**WHAT YOU ARE ASKED TO DO**
Across the listing below, count the lines containing "none". Give nothing but the number.

--- AVAILABLE DATA Enclosed Below ---

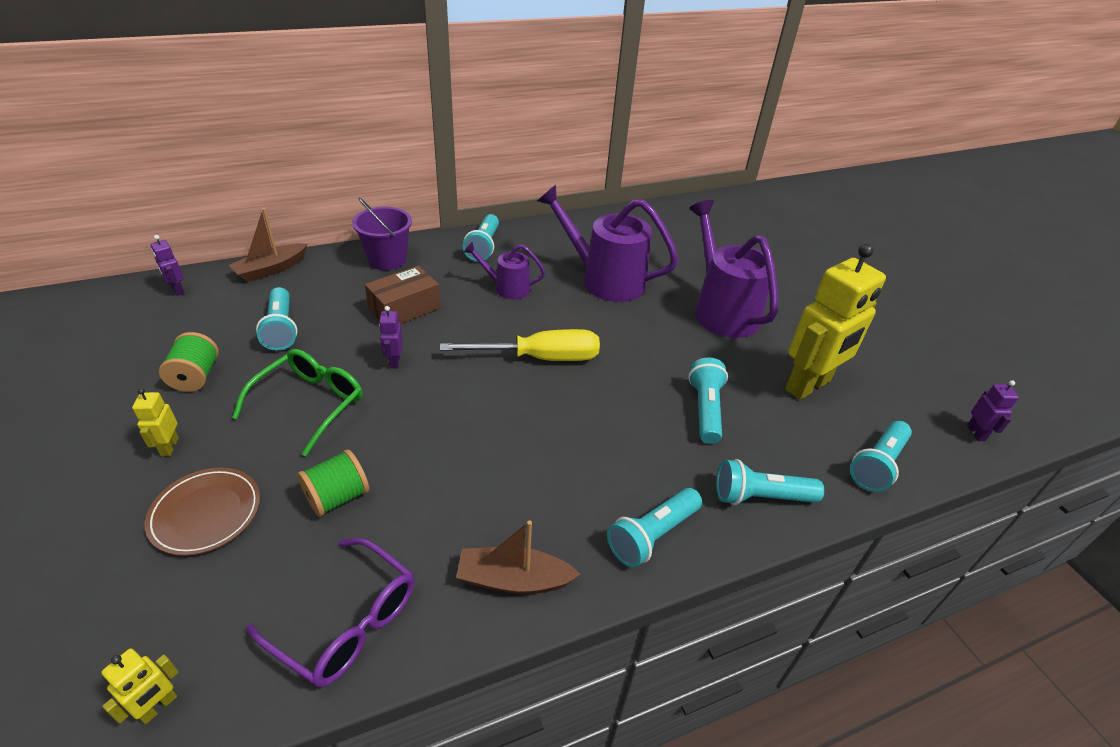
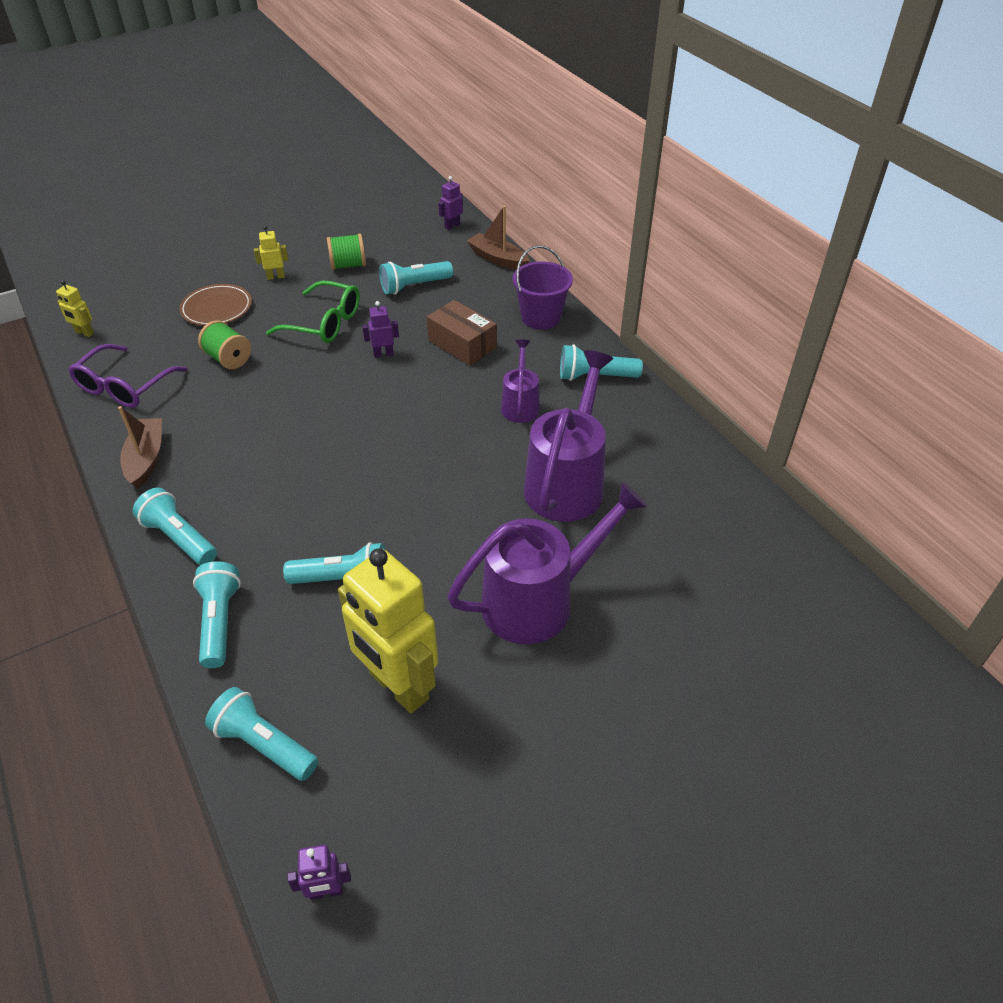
camera: 85 degrees right, 5 degrees up
yellow screwdriver [440,329,600,361] -> none

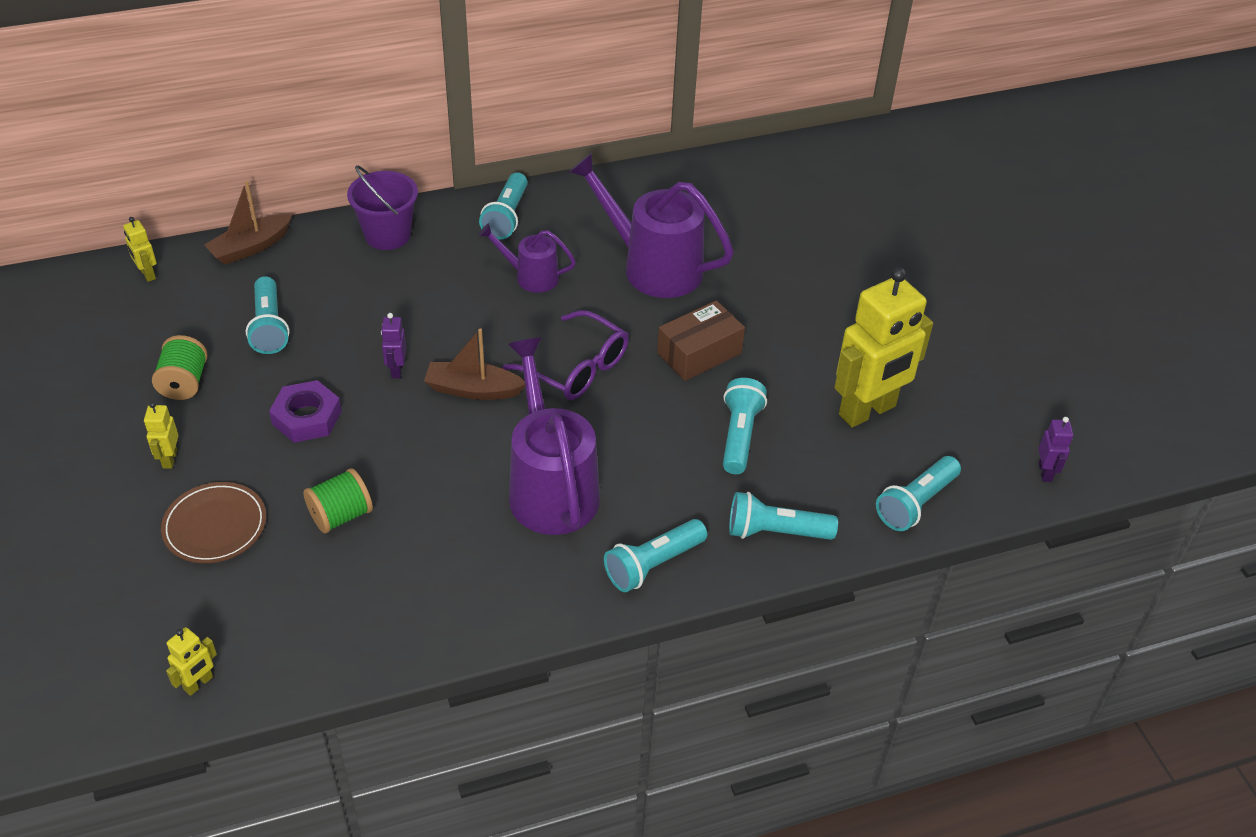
camera: 80 degrees left, 0 degrees up
purple glasses [68,344,188,408] -> purple glasses moved to [503,310,629,400]
brown boat [118,406,162,488] -> brown boat moved to [424,328,525,400]
green glasses [266,281,360,343] -> purple nut [269,380,342,443]
brown box [427,300,497,366] -> brown box moved to [657,300,745,381]
purple robot [438,176,463,230] -> yellow robot [123,217,157,282]
purple watering can [447,481,648,644] -> purple watering can moved to [507,338,600,535]

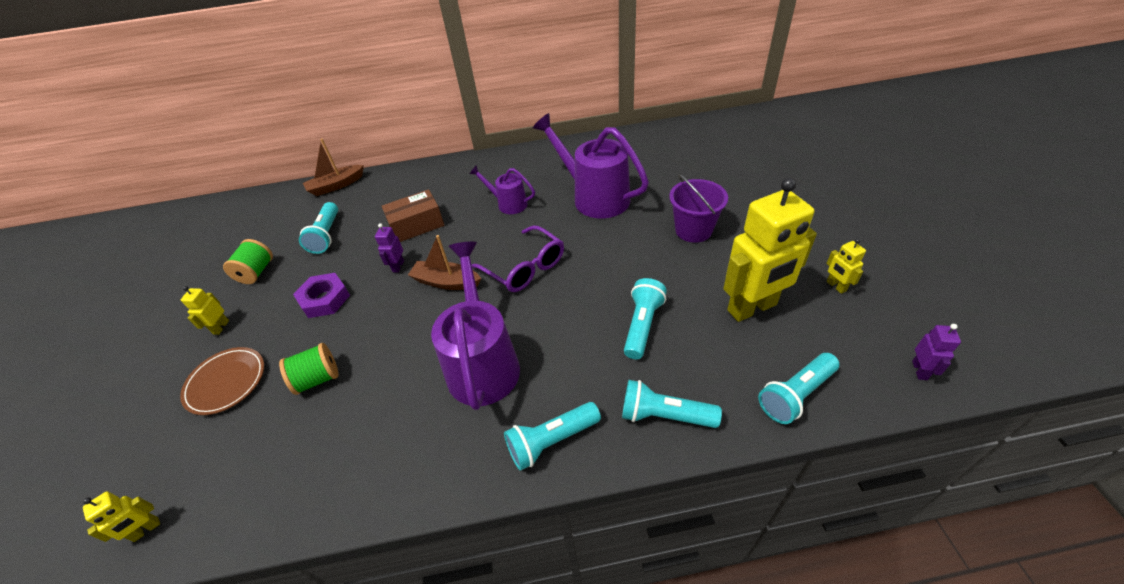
camera: 15 degrees right, 0 degrees up
yellow robot [123,217,157,282] -> yellow robot moved to [826,238,866,294]
purple bucket [347,165,418,250] -> purple bucket moved to [669,174,728,243]
turquoise flashlight [479,173,528,240] -> none
brown box [657,300,745,381] -> brown box moved to [382,189,444,242]

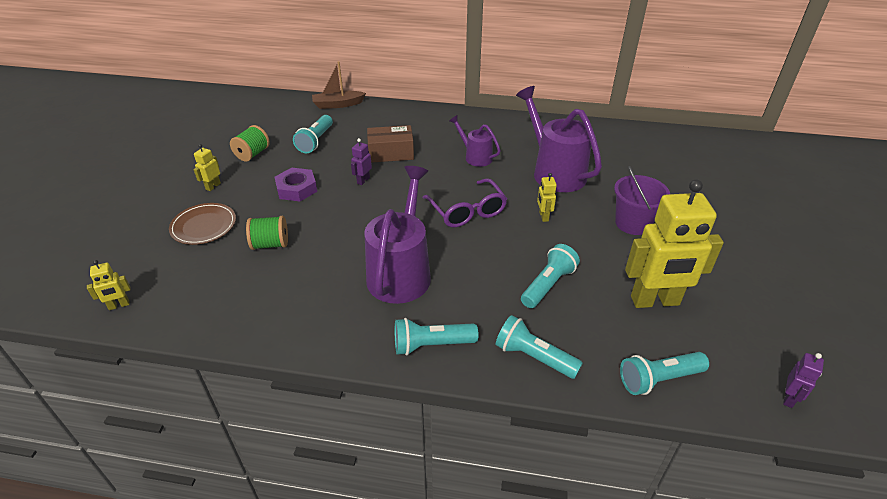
camera: 15 degrees right, 5 degrees down
brown boat [408,235,481,290] -> none
yellow robot [826,238,866,294] -> yellow robot moved to [537,173,557,222]

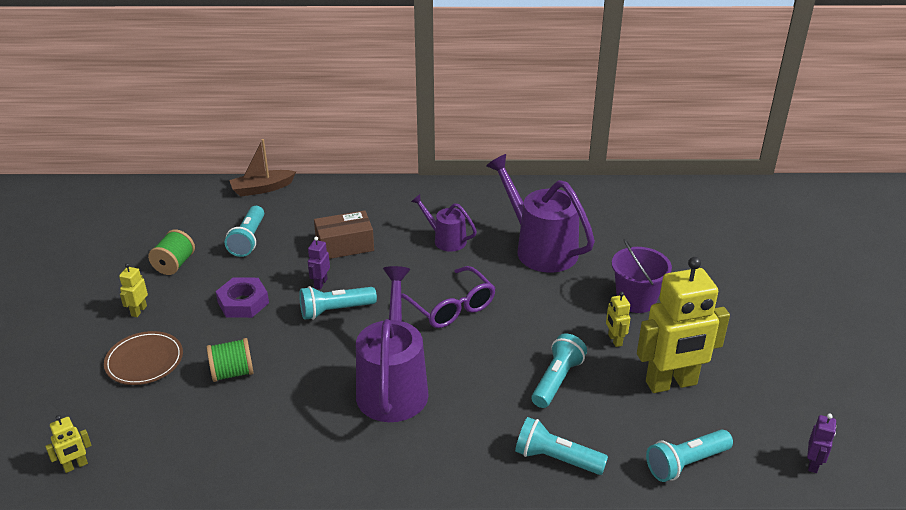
camera: 10 degrees left, 5 degrees down
turquoise flashlight [395,318,478,355] -> turquoise flashlight moved to [299,286,377,320]
yellow robot [537,173,557,222] -> yellow robot moved to [606,292,630,347]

--- End of Enclosed AVAILABLE DATA ---

**ANSWER BOX**
3